YOUR ASSIGNMENT: Return the data that follows, keeping every word and mark unchanged.

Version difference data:
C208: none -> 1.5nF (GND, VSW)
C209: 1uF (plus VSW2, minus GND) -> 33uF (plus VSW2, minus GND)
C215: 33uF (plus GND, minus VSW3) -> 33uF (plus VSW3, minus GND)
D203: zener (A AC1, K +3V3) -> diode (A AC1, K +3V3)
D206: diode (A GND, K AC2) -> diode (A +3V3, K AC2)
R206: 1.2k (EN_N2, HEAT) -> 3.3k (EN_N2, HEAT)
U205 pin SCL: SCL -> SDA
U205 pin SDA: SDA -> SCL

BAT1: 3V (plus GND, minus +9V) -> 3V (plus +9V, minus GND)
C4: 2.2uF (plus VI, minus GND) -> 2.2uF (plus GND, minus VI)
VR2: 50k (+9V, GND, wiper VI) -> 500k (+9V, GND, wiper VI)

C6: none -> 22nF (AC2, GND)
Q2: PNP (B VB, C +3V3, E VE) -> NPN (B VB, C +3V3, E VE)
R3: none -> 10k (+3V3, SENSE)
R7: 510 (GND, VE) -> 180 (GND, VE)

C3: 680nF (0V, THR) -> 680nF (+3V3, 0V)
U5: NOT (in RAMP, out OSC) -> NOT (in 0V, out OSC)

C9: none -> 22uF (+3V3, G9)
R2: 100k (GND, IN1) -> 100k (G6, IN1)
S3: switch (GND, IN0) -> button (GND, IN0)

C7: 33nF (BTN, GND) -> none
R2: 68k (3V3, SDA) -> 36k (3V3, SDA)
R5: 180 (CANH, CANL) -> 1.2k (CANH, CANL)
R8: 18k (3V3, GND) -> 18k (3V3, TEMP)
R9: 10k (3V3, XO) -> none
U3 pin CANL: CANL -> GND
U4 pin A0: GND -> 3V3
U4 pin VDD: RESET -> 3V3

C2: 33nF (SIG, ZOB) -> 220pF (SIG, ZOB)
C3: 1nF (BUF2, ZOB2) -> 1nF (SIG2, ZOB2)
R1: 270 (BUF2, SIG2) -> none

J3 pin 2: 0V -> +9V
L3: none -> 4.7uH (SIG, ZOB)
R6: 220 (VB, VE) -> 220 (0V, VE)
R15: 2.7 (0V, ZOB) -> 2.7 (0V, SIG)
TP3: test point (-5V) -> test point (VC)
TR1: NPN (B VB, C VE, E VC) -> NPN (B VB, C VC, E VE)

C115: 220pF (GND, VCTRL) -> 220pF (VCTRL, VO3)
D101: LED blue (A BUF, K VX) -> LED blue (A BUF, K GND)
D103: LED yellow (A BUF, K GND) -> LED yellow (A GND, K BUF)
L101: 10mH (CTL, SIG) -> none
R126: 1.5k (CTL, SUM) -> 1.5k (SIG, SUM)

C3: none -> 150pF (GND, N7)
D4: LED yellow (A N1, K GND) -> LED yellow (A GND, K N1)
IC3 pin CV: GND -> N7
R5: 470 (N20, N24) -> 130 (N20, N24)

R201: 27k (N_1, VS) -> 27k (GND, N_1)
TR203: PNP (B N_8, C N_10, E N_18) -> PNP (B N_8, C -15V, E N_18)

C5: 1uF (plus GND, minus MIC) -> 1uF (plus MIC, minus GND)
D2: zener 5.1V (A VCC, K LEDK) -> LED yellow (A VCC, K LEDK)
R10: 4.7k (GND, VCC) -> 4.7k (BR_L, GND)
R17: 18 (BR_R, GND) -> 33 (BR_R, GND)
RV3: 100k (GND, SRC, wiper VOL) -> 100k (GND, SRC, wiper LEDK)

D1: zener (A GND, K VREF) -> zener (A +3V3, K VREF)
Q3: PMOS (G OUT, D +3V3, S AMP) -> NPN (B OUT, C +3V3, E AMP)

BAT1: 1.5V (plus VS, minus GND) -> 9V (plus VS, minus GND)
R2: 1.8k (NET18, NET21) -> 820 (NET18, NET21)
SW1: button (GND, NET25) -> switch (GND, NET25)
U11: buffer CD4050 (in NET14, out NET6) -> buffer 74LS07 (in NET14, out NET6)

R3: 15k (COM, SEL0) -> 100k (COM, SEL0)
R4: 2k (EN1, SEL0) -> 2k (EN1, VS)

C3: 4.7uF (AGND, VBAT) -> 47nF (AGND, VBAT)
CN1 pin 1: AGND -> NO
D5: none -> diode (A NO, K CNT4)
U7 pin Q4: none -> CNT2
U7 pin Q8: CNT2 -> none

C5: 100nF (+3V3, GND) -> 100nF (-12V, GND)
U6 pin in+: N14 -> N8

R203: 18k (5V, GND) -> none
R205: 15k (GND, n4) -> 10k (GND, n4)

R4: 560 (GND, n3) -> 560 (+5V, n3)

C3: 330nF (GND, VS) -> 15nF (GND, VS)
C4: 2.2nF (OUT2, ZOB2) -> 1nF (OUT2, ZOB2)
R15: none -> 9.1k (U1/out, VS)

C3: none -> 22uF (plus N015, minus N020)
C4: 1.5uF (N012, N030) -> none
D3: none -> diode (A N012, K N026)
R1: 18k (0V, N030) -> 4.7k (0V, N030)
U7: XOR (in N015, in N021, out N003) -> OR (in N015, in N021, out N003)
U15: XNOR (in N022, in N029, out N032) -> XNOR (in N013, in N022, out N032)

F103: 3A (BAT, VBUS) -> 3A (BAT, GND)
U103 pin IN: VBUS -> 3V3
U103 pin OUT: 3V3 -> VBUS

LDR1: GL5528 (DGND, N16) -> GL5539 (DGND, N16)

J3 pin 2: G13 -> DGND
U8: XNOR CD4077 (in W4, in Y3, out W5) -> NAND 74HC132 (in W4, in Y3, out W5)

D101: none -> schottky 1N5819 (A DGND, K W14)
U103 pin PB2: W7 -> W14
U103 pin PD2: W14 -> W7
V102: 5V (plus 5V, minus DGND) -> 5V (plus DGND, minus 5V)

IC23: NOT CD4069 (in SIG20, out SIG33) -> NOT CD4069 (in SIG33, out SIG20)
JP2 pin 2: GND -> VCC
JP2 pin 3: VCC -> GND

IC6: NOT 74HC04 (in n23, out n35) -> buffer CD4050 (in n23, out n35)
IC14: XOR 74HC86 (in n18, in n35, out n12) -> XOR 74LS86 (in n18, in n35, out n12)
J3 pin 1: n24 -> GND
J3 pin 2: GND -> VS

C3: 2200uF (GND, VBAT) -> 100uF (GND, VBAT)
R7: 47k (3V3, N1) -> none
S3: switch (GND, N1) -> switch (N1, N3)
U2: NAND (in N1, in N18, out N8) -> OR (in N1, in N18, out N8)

WRITTEN SOLUTION:
C208: none -> 1.5nF (GND, VSW)
C209: 1uF (plus VSW2, minus GND) -> 33uF (plus VSW2, minus GND)
C215: 33uF (plus GND, minus VSW3) -> 33uF (plus VSW3, minus GND)
D203: zener (A AC1, K +3V3) -> diode (A AC1, K +3V3)
D206: diode (A GND, K AC2) -> diode (A +3V3, K AC2)
R206: 1.2k (EN_N2, HEAT) -> 3.3k (EN_N2, HEAT)
U205 pin SCL: SCL -> SDA
U205 pin SDA: SDA -> SCL

BAT1: 3V (plus GND, minus +9V) -> 3V (plus +9V, minus GND)
C4: 2.2uF (plus VI, minus GND) -> 2.2uF (plus GND, minus VI)
VR2: 50k (+9V, GND, wiper VI) -> 500k (+9V, GND, wiper VI)

C6: none -> 22nF (AC2, GND)
Q2: PNP (B VB, C +3V3, E VE) -> NPN (B VB, C +3V3, E VE)
R3: none -> 10k (+3V3, SENSE)
R7: 510 (GND, VE) -> 180 (GND, VE)

C3: 680nF (0V, THR) -> 680nF (+3V3, 0V)
U5: NOT (in RAMP, out OSC) -> NOT (in 0V, out OSC)

C9: none -> 22uF (+3V3, G9)
R2: 100k (GND, IN1) -> 100k (G6, IN1)
S3: switch (GND, IN0) -> button (GND, IN0)

C7: 33nF (BTN, GND) -> none
R2: 68k (3V3, SDA) -> 36k (3V3, SDA)
R5: 180 (CANH, CANL) -> 1.2k (CANH, CANL)
R8: 18k (3V3, GND) -> 18k (3V3, TEMP)
R9: 10k (3V3, XO) -> none
U3 pin CANL: CANL -> GND
U4 pin A0: GND -> 3V3
U4 pin VDD: RESET -> 3V3

C2: 33nF (SIG, ZOB) -> 220pF (SIG, ZOB)
C3: 1nF (BUF2, ZOB2) -> 1nF (SIG2, ZOB2)
R1: 270 (BUF2, SIG2) -> none

J3 pin 2: 0V -> +9V
L3: none -> 4.7uH (SIG, ZOB)
R6: 220 (VB, VE) -> 220 (0V, VE)
R15: 2.7 (0V, ZOB) -> 2.7 (0V, SIG)
TP3: test point (-5V) -> test point (VC)
TR1: NPN (B VB, C VE, E VC) -> NPN (B VB, C VC, E VE)

C115: 220pF (GND, VCTRL) -> 220pF (VCTRL, VO3)
D101: LED blue (A BUF, K VX) -> LED blue (A BUF, K GND)
D103: LED yellow (A BUF, K GND) -> LED yellow (A GND, K BUF)
L101: 10mH (CTL, SIG) -> none
R126: 1.5k (CTL, SUM) -> 1.5k (SIG, SUM)

C3: none -> 150pF (GND, N7)
D4: LED yellow (A N1, K GND) -> LED yellow (A GND, K N1)
IC3 pin CV: GND -> N7
R5: 470 (N20, N24) -> 130 (N20, N24)

R201: 27k (N_1, VS) -> 27k (GND, N_1)
TR203: PNP (B N_8, C N_10, E N_18) -> PNP (B N_8, C -15V, E N_18)

C5: 1uF (plus GND, minus MIC) -> 1uF (plus MIC, minus GND)
D2: zener 5.1V (A VCC, K LEDK) -> LED yellow (A VCC, K LEDK)
R10: 4.7k (GND, VCC) -> 4.7k (BR_L, GND)
R17: 18 (BR_R, GND) -> 33 (BR_R, GND)
RV3: 100k (GND, SRC, wiper VOL) -> 100k (GND, SRC, wiper LEDK)

D1: zener (A GND, K VREF) -> zener (A +3V3, K VREF)
Q3: PMOS (G OUT, D +3V3, S AMP) -> NPN (B OUT, C +3V3, E AMP)

BAT1: 1.5V (plus VS, minus GND) -> 9V (plus VS, minus GND)
R2: 1.8k (NET18, NET21) -> 820 (NET18, NET21)
SW1: button (GND, NET25) -> switch (GND, NET25)
U11: buffer CD4050 (in NET14, out NET6) -> buffer 74LS07 (in NET14, out NET6)

R3: 15k (COM, SEL0) -> 100k (COM, SEL0)
R4: 2k (EN1, SEL0) -> 2k (EN1, VS)

C3: 4.7uF (AGND, VBAT) -> 47nF (AGND, VBAT)
CN1 pin 1: AGND -> NO
D5: none -> diode (A NO, K CNT4)
U7 pin Q4: none -> CNT2
U7 pin Q8: CNT2 -> none

C5: 100nF (+3V3, GND) -> 100nF (-12V, GND)
U6 pin in+: N14 -> N8

R203: 18k (5V, GND) -> none
R205: 15k (GND, n4) -> 10k (GND, n4)

R4: 560 (GND, n3) -> 560 (+5V, n3)

C3: 330nF (GND, VS) -> 15nF (GND, VS)
C4: 2.2nF (OUT2, ZOB2) -> 1nF (OUT2, ZOB2)
R15: none -> 9.1k (U1/out, VS)

C3: none -> 22uF (plus N015, minus N020)
C4: 1.5uF (N012, N030) -> none
D3: none -> diode (A N012, K N026)
R1: 18k (0V, N030) -> 4.7k (0V, N030)
U7: XOR (in N015, in N021, out N003) -> OR (in N015, in N021, out N003)
U15: XNOR (in N022, in N029, out N032) -> XNOR (in N013, in N022, out N032)

F103: 3A (BAT, VBUS) -> 3A (BAT, GND)
U103 pin IN: VBUS -> 3V3
U103 pin OUT: 3V3 -> VBUS

LDR1: GL5528 (DGND, N16) -> GL5539 (DGND, N16)

J3 pin 2: G13 -> DGND
U8: XNOR CD4077 (in W4, in Y3, out W5) -> NAND 74HC132 (in W4, in Y3, out W5)

D101: none -> schottky 1N5819 (A DGND, K W14)
U103 pin PB2: W7 -> W14
U103 pin PD2: W14 -> W7
V102: 5V (plus 5V, minus DGND) -> 5V (plus DGND, minus 5V)

IC23: NOT CD4069 (in SIG20, out SIG33) -> NOT CD4069 (in SIG33, out SIG20)
JP2 pin 2: GND -> VCC
JP2 pin 3: VCC -> GND

IC6: NOT 74HC04 (in n23, out n35) -> buffer CD4050 (in n23, out n35)
IC14: XOR 74HC86 (in n18, in n35, out n12) -> XOR 74LS86 (in n18, in n35, out n12)
J3 pin 1: n24 -> GND
J3 pin 2: GND -> VS

C3: 2200uF (GND, VBAT) -> 100uF (GND, VBAT)
R7: 47k (3V3, N1) -> none
S3: switch (GND, N1) -> switch (N1, N3)
U2: NAND (in N1, in N18, out N8) -> OR (in N1, in N18, out N8)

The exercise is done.